Dataset section Start Marker
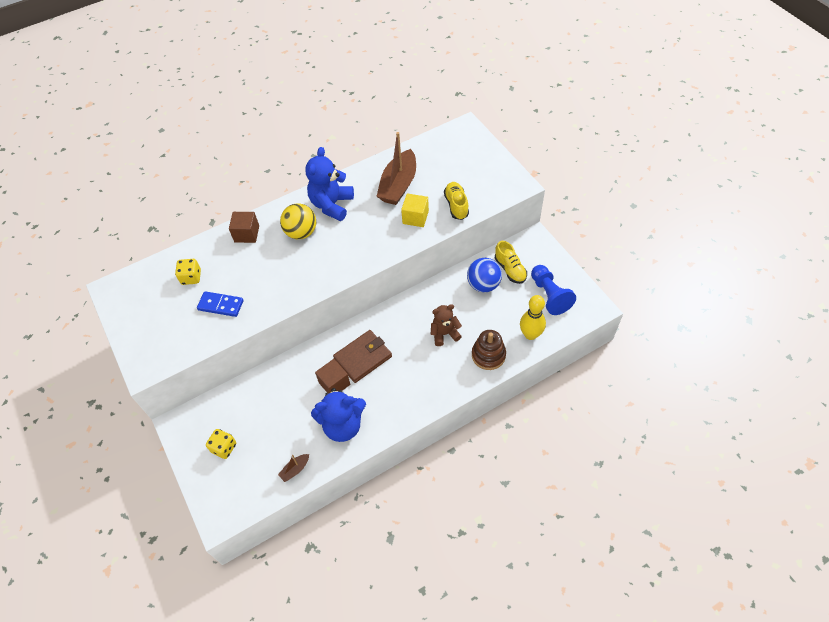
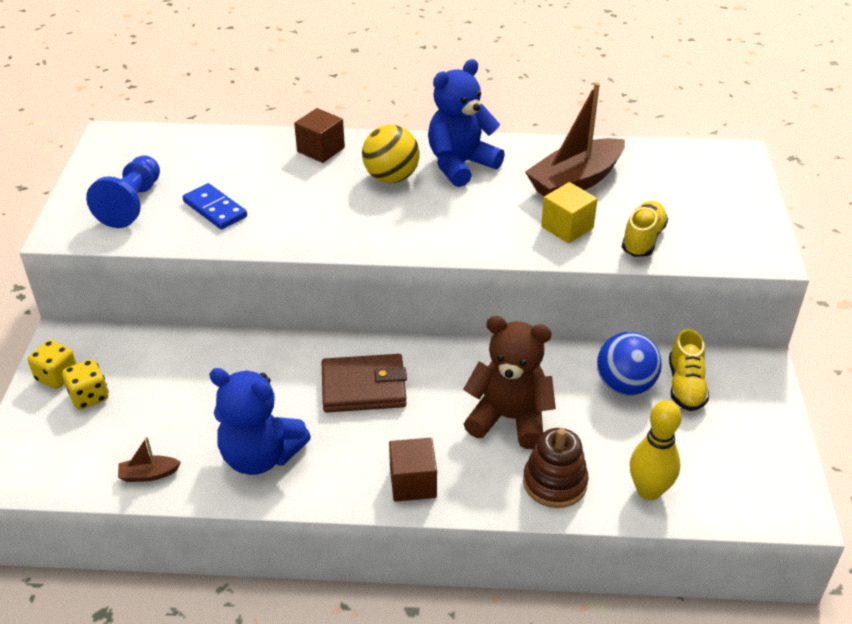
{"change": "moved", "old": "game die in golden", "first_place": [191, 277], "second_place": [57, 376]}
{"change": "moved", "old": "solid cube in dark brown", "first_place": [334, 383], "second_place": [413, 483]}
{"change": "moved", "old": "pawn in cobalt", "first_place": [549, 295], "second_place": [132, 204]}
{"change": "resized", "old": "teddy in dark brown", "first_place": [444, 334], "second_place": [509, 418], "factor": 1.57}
Dataset section End Marker
● **Work to be completed**: Leave the pictures out and transcribe the remaining material exactly.

● **Response to the exercise**:
{"change": "moved", "old": "game die in golden", "first_place": [191, 277], "second_place": [57, 376]}
{"change": "moved", "old": "solid cube in dark brown", "first_place": [334, 383], "second_place": [413, 483]}
{"change": "moved", "old": "pawn in cobalt", "first_place": [549, 295], "second_place": [132, 204]}
{"change": "resized", "old": "teddy in dark brown", "first_place": [444, 334], "second_place": [509, 418], "factor": 1.57}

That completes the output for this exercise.